Your answer should hold only the lines from the one with "KEYS1 pin K1: TX -> D3" through the end of the records, repeated exactly and minus any pictures.

- Opening Delimiter -

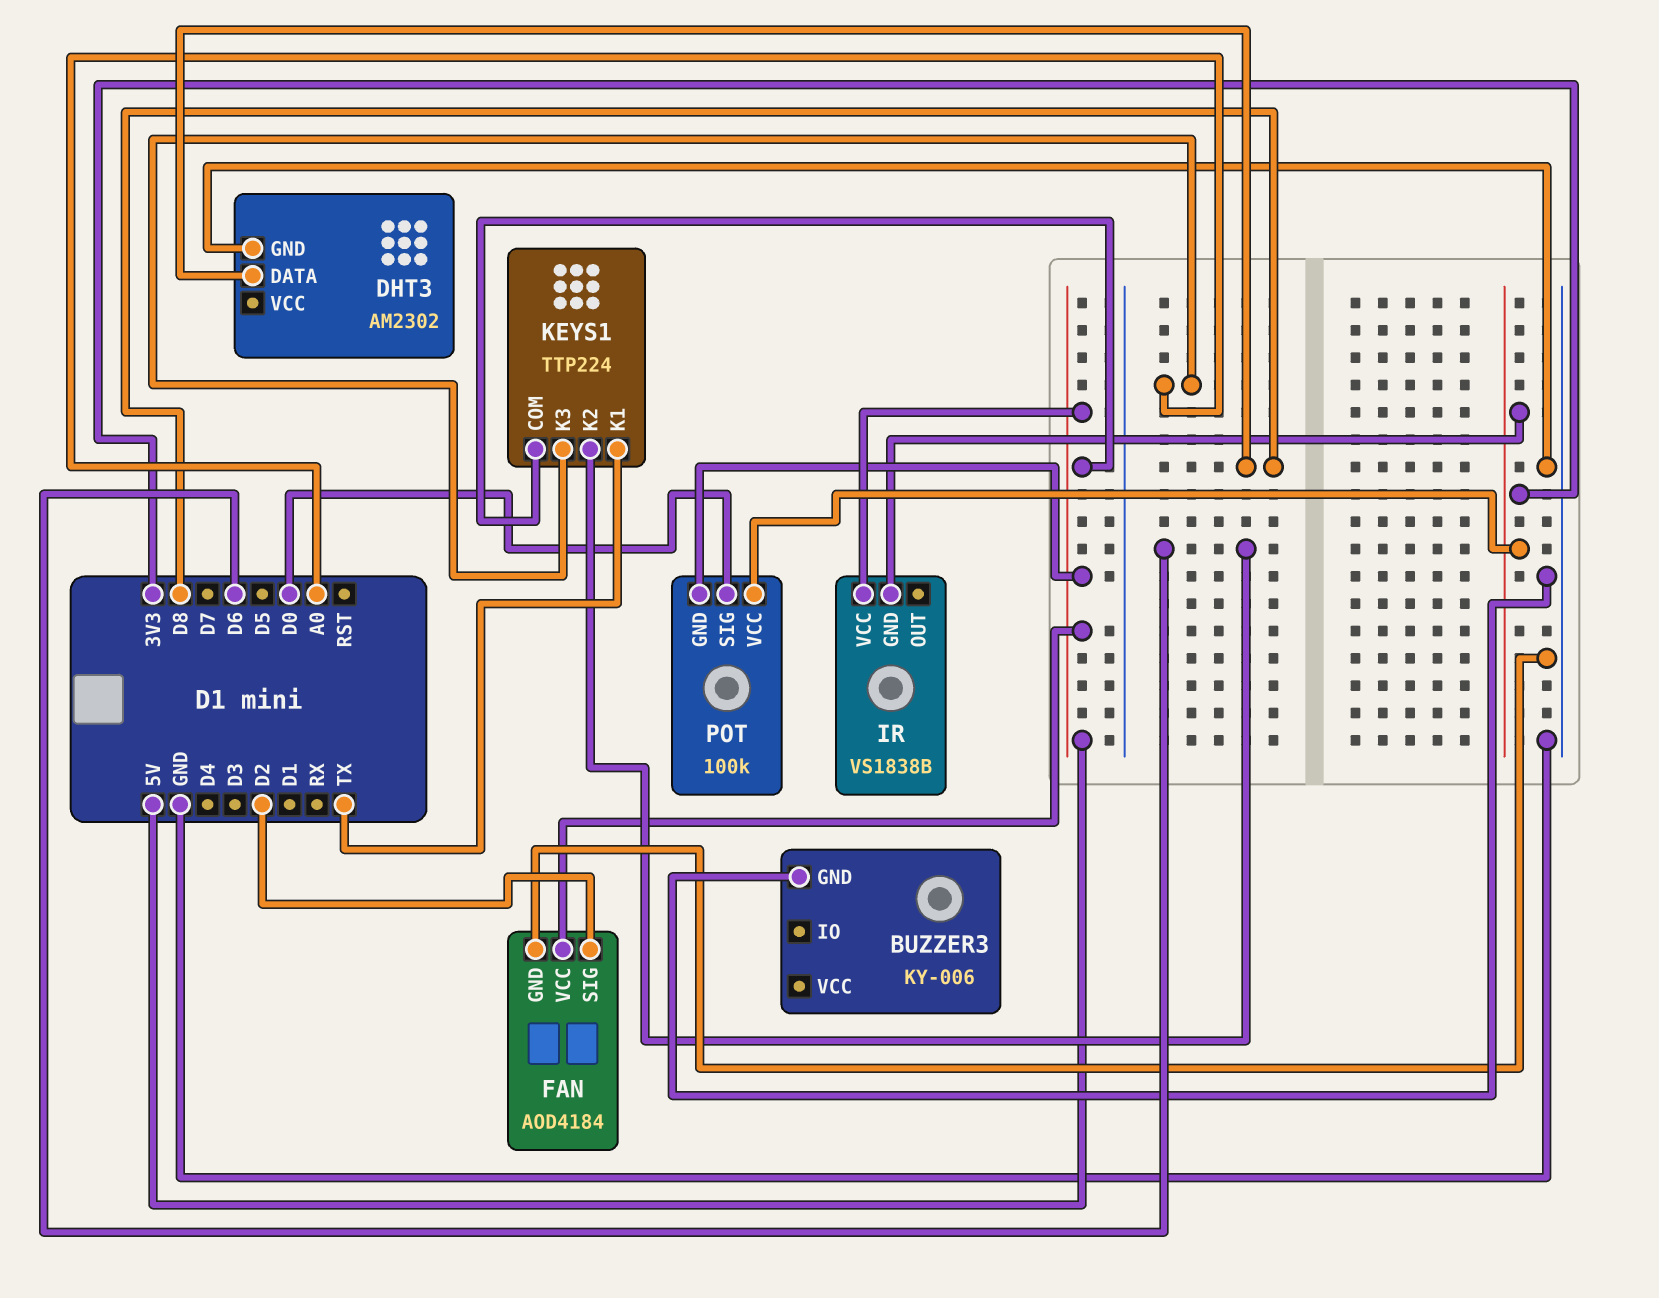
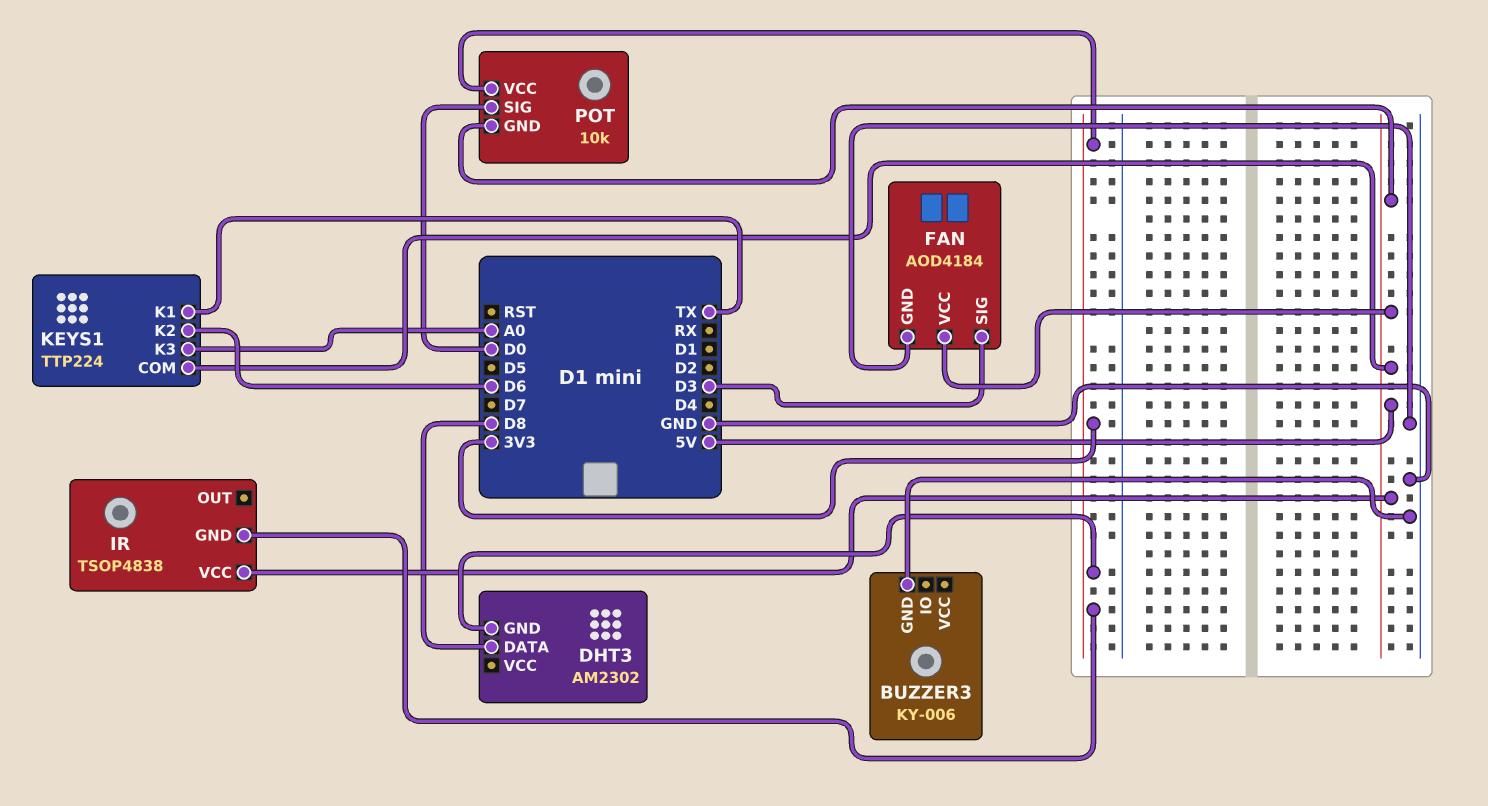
DHT3 pin GND: GND -> 3V3
FAN pin SIG: D2 -> D3
IR: VS1838B -> TSOP4838
POT: 100k -> 10k

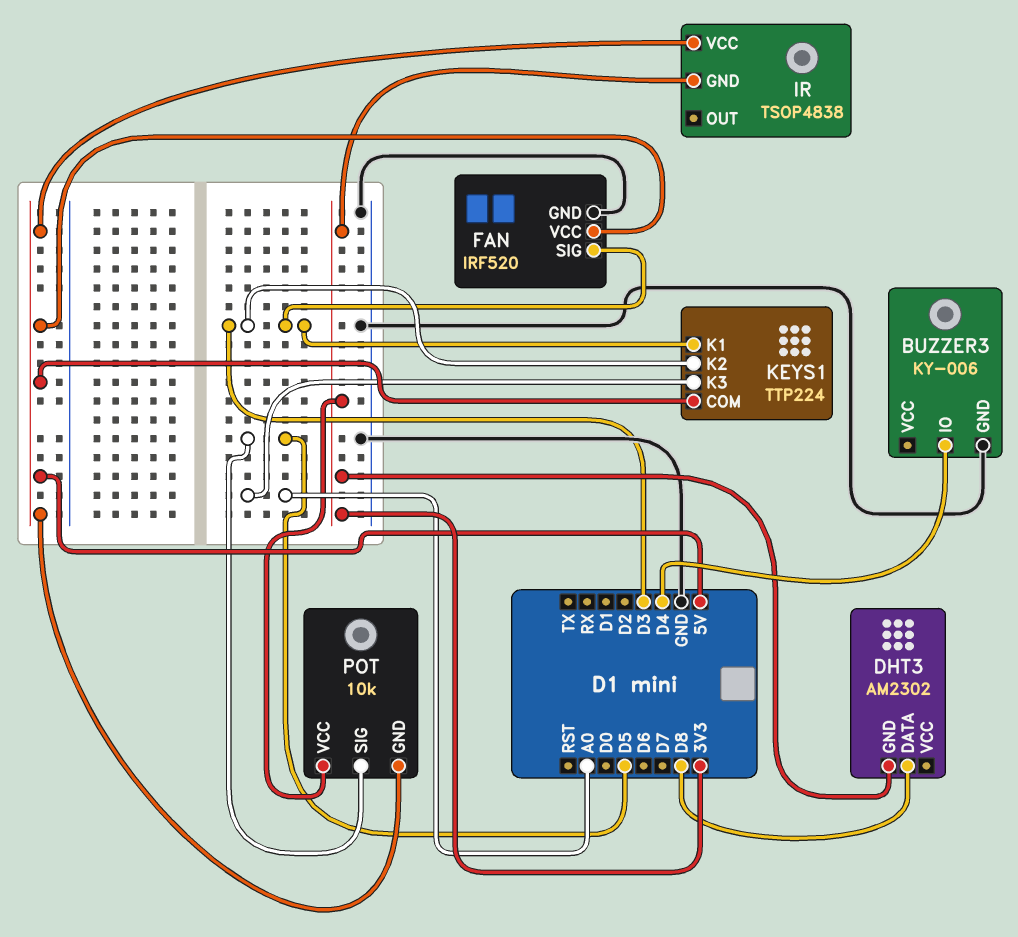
BUZZER3 pin IO: none -> D4
FAN: AOD4184 -> IRF520
KEYS1 pin K1: TX -> D3
KEYS1 pin K2: D6 -> D3
POT pin SIG: D0 -> D5

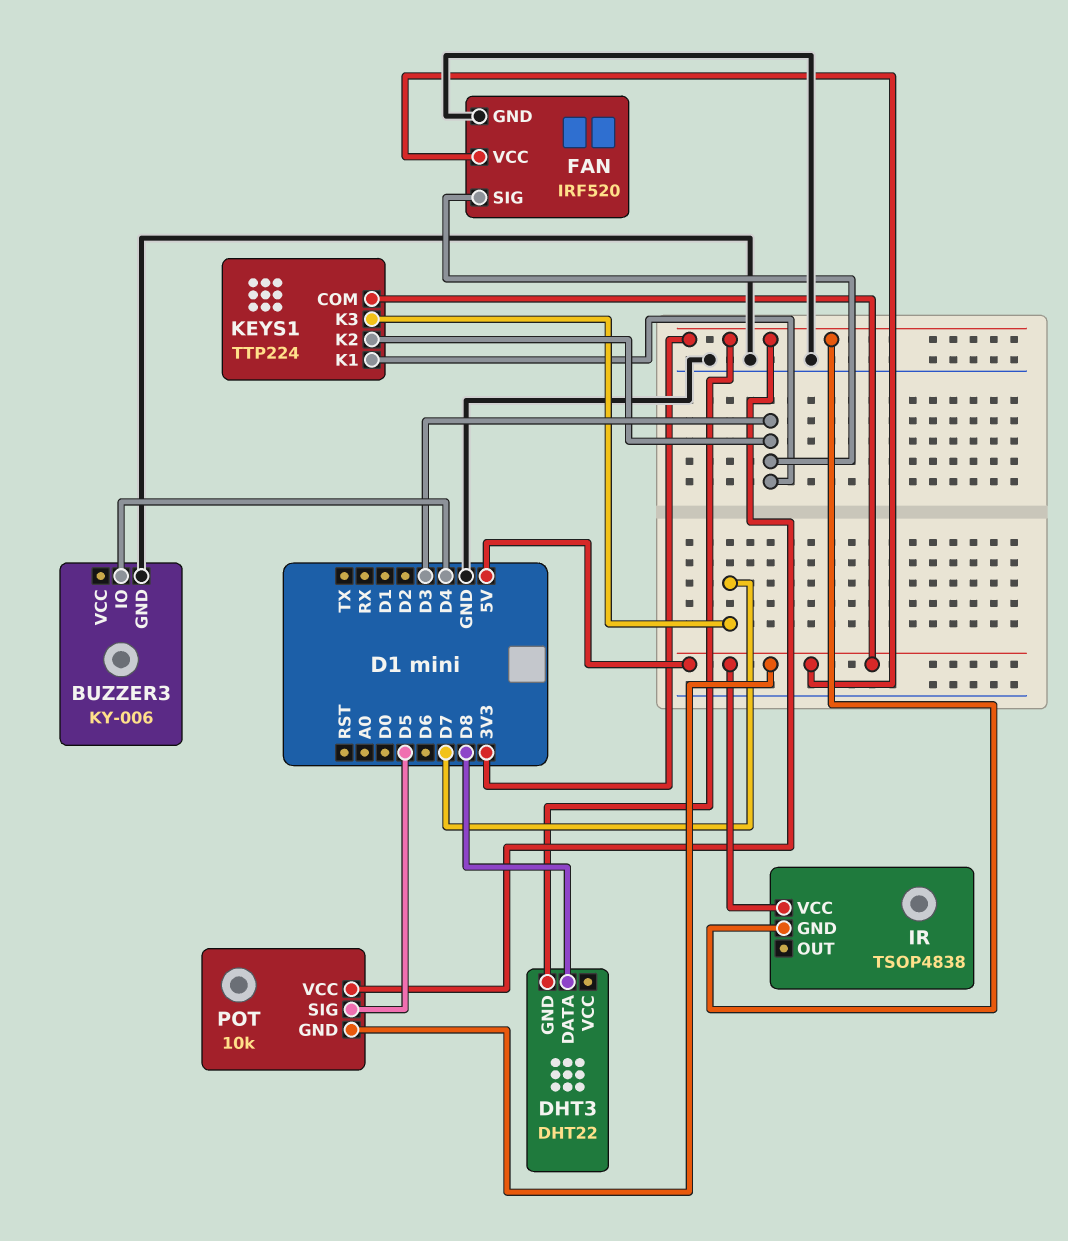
DHT3: AM2302 -> DHT22
KEYS1 pin K3: A0 -> D7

- Closing Delimiter -

> _TASK SOLUTION_
KEYS1 pin K1: TX -> D3
KEYS1 pin K2: D6 -> D3
POT pin SIG: D0 -> D5

DHT3: AM2302 -> DHT22
KEYS1 pin K3: A0 -> D7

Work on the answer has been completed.